> [What the task requires] Spot each line in the data below containing "none" and copy it.

> [Provided data]
BEGIN

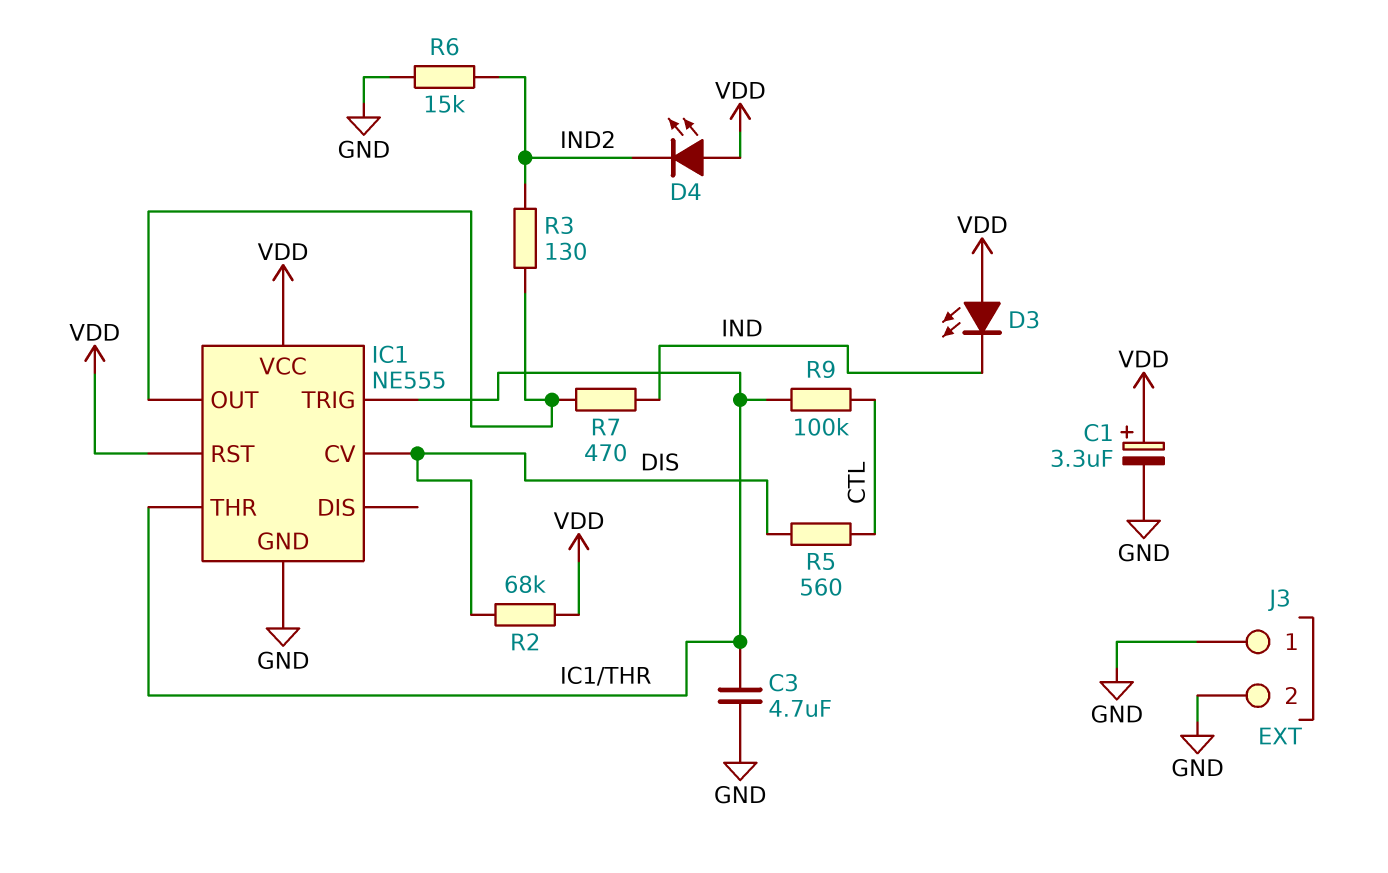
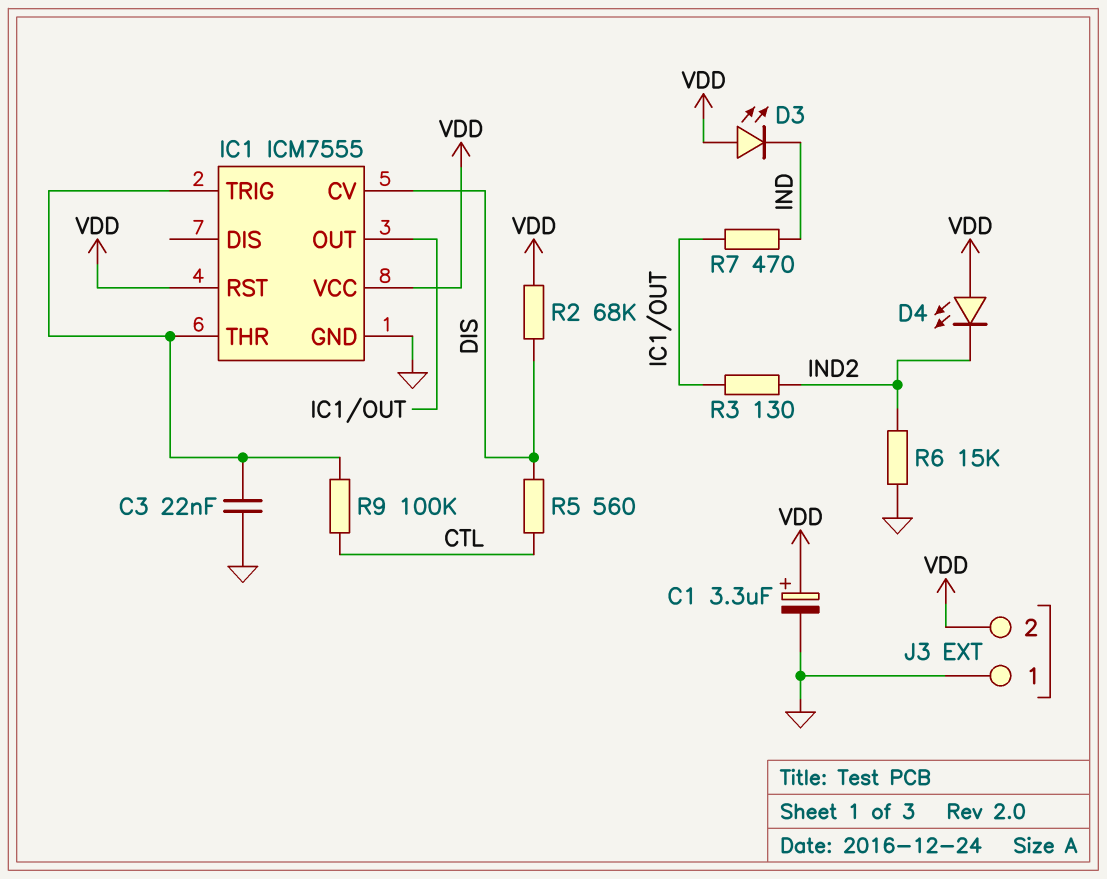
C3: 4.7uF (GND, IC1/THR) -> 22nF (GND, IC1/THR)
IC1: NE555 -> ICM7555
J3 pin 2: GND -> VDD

END
BEGIN

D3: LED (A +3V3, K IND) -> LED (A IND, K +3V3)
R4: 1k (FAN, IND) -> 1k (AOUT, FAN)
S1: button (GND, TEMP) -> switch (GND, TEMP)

END
BEGIN

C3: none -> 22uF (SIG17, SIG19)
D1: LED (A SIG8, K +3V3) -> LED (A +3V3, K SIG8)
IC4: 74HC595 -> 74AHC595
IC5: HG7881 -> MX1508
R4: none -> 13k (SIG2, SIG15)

END

> [Response]
C3: none -> 22uF (SIG17, SIG19)
R4: none -> 13k (SIG2, SIG15)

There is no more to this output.